• _Assignment_
For the data that follows, print the line with "orange semicircle: (186, 104)", the line with "cyan line: (149, 192)", and all lines between them, exactly as they stand. Omit pictures and add nothing.

==== Source records

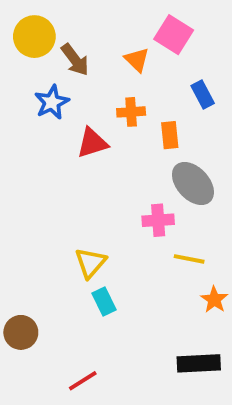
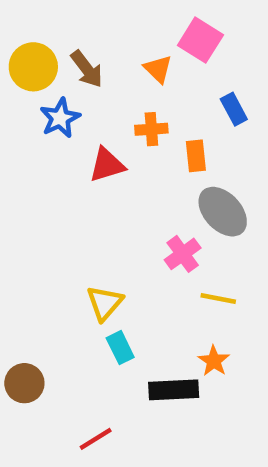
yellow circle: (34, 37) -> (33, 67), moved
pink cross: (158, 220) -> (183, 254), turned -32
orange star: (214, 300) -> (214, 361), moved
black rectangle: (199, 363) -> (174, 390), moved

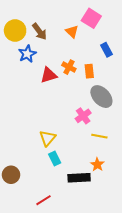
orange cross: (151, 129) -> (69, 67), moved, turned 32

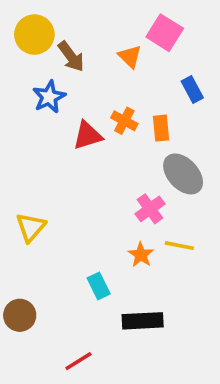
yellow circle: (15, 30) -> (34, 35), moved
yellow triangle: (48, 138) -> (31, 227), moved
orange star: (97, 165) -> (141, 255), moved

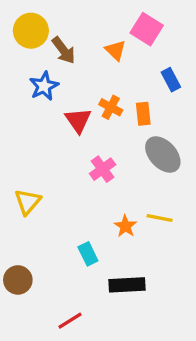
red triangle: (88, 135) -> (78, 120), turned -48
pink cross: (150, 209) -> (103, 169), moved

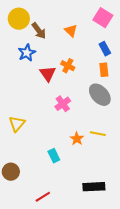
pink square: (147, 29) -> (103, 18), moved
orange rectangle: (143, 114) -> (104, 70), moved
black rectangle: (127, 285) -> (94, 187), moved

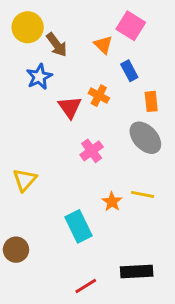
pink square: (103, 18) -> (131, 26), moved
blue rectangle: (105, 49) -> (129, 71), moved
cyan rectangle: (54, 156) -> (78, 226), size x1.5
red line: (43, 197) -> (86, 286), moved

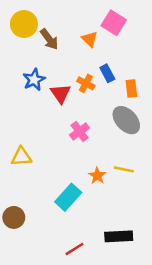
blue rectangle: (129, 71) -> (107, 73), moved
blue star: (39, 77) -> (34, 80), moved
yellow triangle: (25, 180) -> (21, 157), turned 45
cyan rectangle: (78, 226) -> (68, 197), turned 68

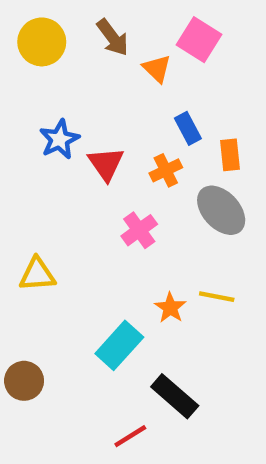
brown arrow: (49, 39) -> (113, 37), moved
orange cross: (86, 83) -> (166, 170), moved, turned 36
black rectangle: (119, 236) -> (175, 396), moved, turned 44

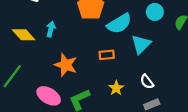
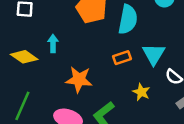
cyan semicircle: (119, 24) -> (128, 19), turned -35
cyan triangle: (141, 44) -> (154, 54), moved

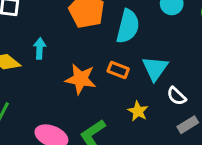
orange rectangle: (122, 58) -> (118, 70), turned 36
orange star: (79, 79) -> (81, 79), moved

========
==== Source records

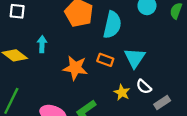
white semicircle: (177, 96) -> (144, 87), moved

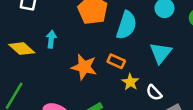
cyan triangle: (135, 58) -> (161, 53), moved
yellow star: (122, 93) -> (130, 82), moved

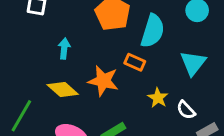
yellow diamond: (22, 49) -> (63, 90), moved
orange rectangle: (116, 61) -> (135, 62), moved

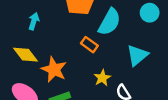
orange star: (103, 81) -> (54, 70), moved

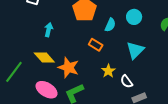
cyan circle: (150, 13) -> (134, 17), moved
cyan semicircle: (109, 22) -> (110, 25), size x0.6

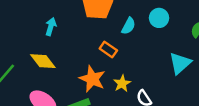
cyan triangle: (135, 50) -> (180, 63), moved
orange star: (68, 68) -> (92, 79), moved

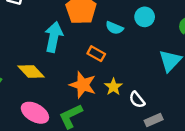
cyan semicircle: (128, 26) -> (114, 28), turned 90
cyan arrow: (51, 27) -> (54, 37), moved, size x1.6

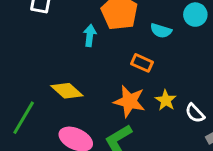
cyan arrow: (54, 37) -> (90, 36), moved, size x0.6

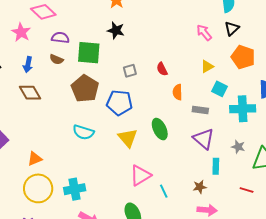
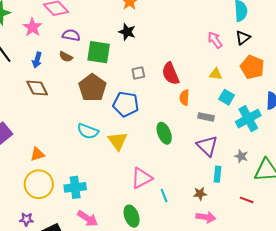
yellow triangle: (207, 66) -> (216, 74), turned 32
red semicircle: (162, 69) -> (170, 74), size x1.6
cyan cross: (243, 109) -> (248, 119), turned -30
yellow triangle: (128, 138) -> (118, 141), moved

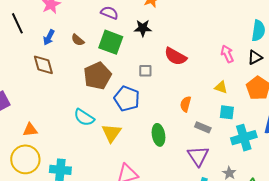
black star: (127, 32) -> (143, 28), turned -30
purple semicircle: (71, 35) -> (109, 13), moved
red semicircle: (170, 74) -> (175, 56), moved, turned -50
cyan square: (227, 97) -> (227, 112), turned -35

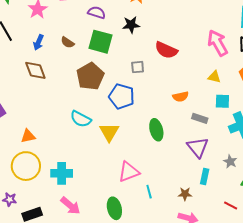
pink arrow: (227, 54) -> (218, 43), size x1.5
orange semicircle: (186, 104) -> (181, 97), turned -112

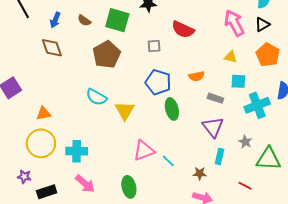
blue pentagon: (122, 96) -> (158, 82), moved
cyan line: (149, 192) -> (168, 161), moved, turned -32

========

• _Output_
orange semicircle: (186, 104) -> (181, 97), turned -112

blue pentagon: (122, 96) -> (158, 82), moved
cyan line: (149, 192) -> (168, 161), moved, turned -32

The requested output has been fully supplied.